***** The data

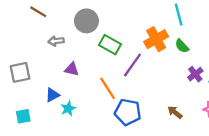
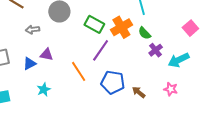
green rectangle: (110, 45) -> (94, 24), moved
purple cross: (195, 74) -> (156, 50), moved
blue triangle: (52, 95) -> (30, 64), moved
blue pentagon: (128, 112) -> (113, 82), moved

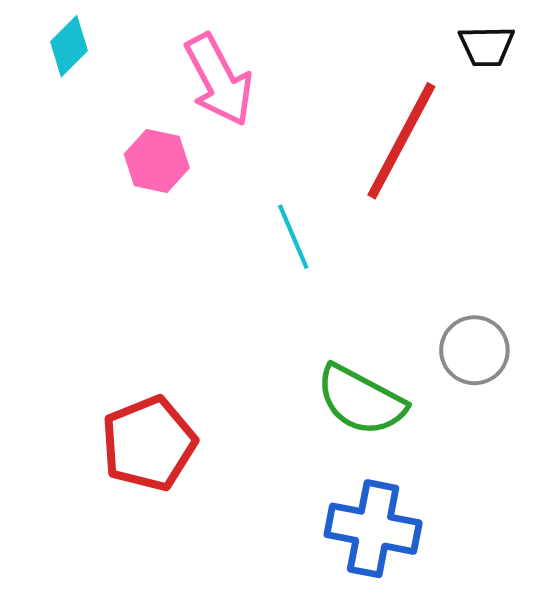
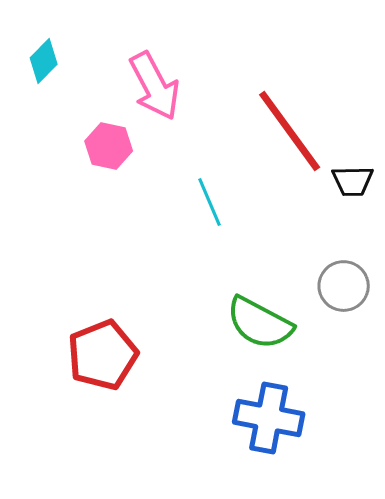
black trapezoid: (487, 46) -> (353, 181), moved
red line: (401, 141) -> (290, 131), turned -64

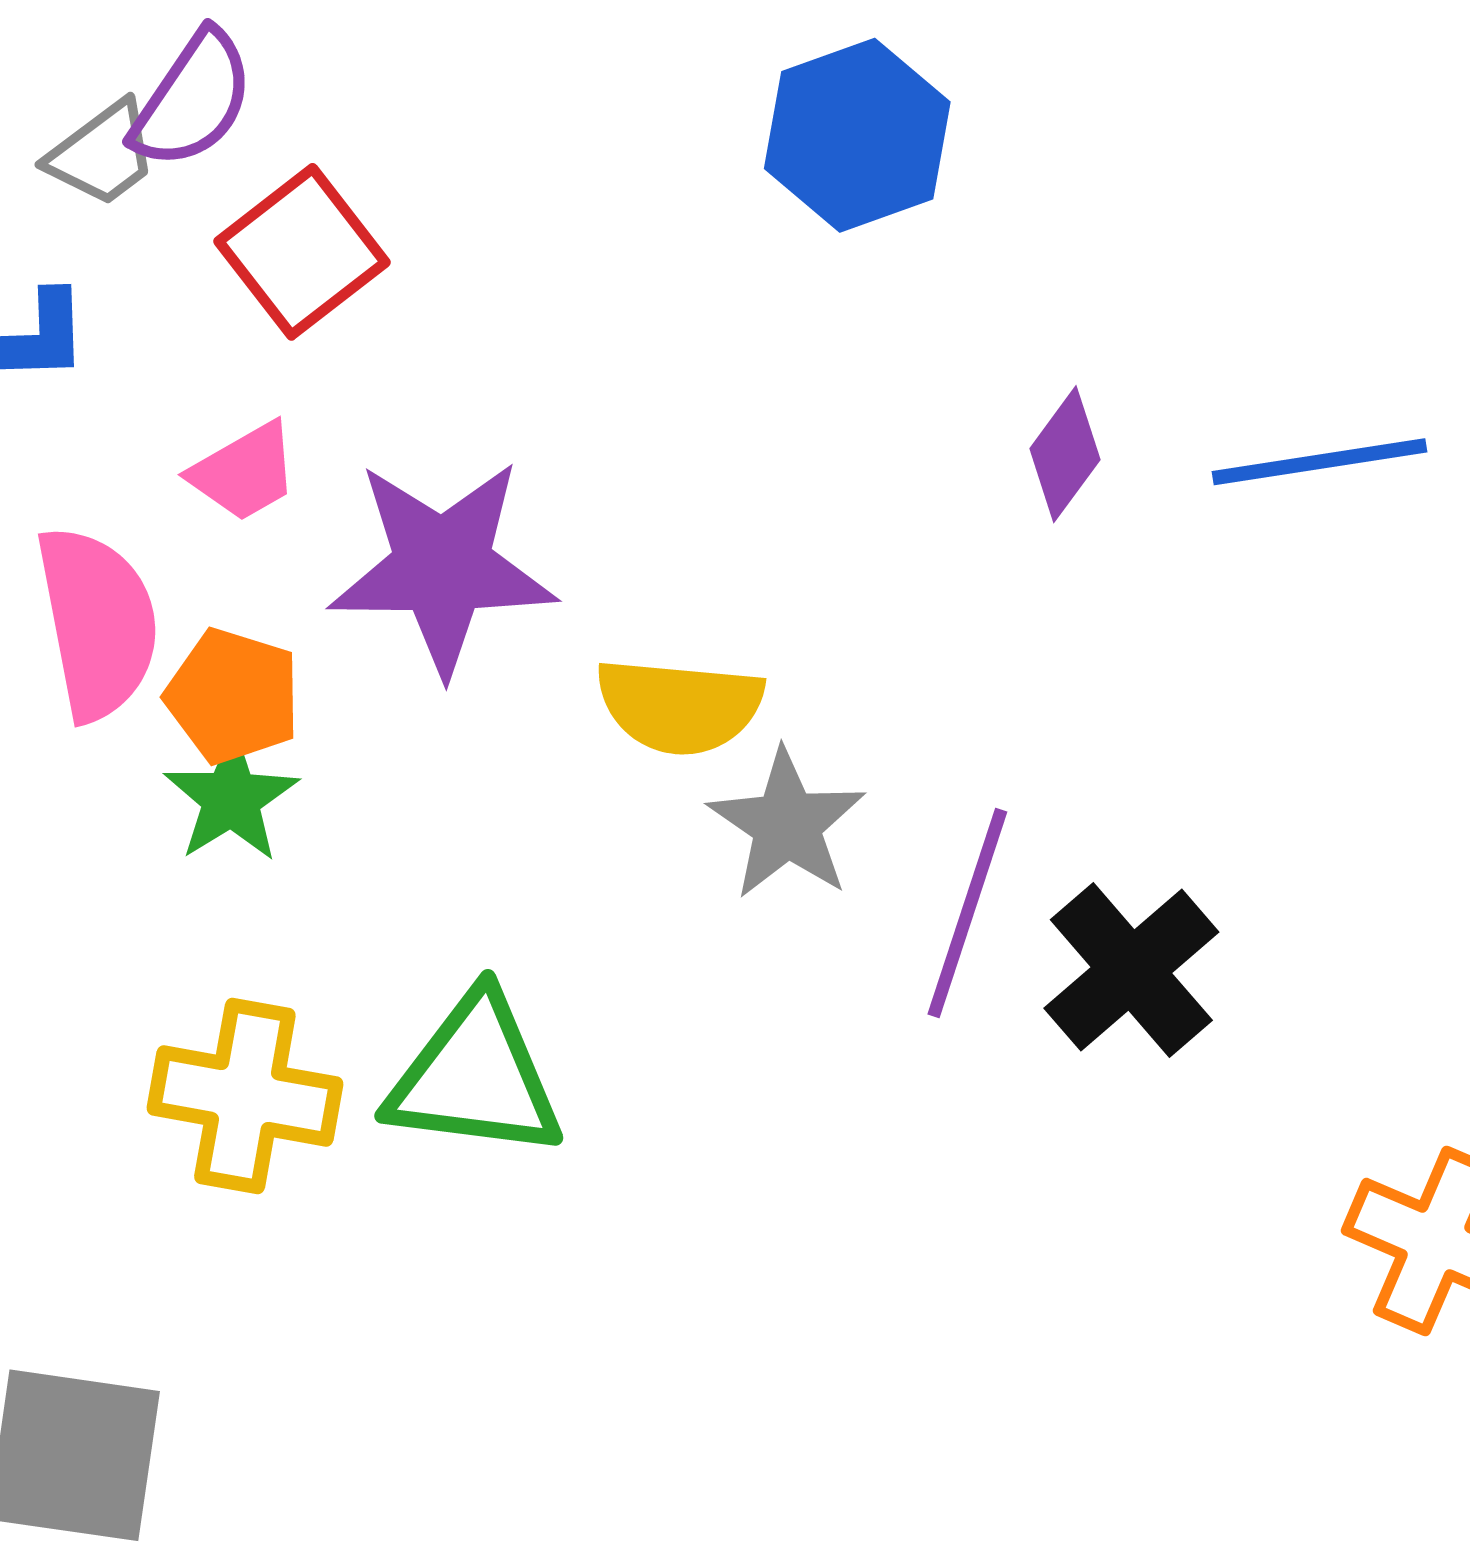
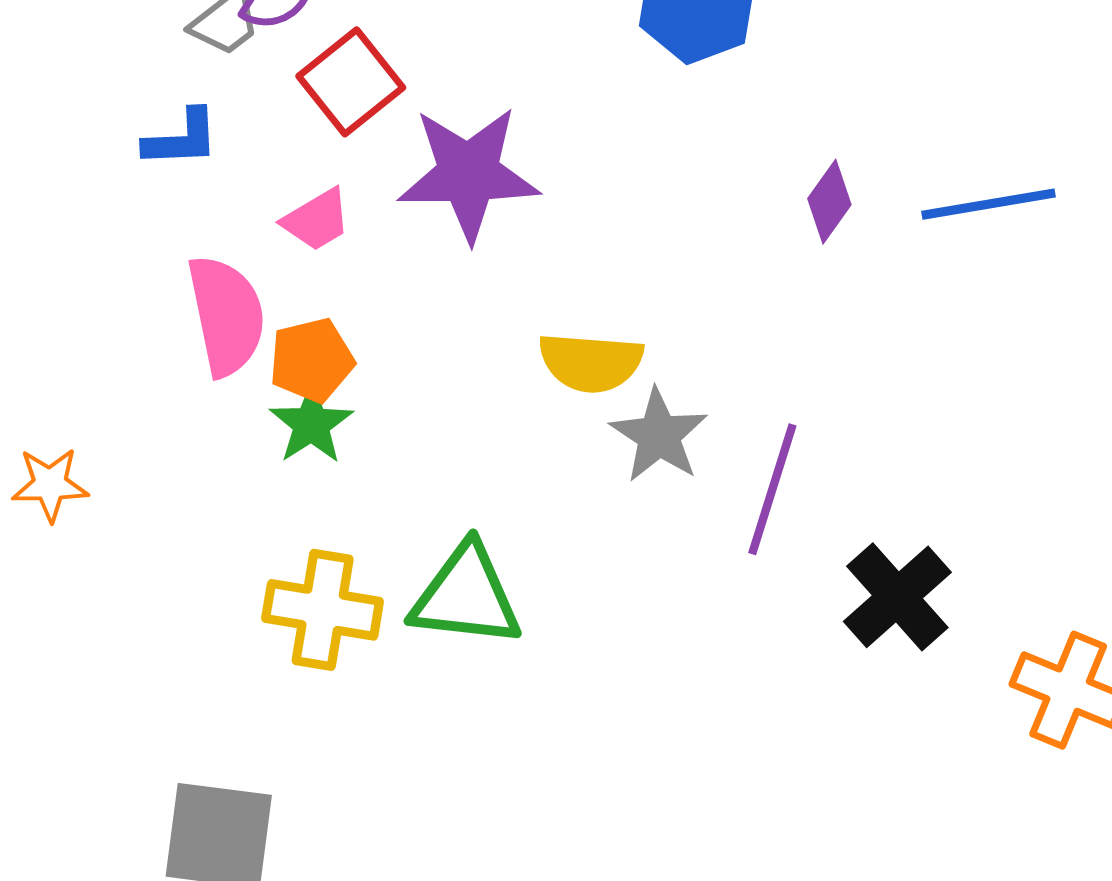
purple star: (442, 567) -> (468, 174), moved
orange pentagon: (233, 696) -> (312, 360), turned -30
black cross: (1131, 970) -> (897, 597), moved

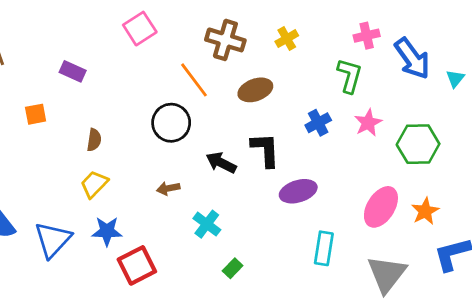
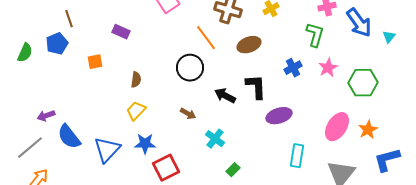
brown arrow: (168, 188) -> (188, 114), turned -140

**********

Brief -> Only the lines that contain the string "turned" are to be copied from the records.

Response to the exercise ->
red line: (401, 141) -> (290, 131), turned -64
orange pentagon: (233, 696) -> (312, 360), turned -30
brown arrow: (168, 188) -> (188, 114), turned -140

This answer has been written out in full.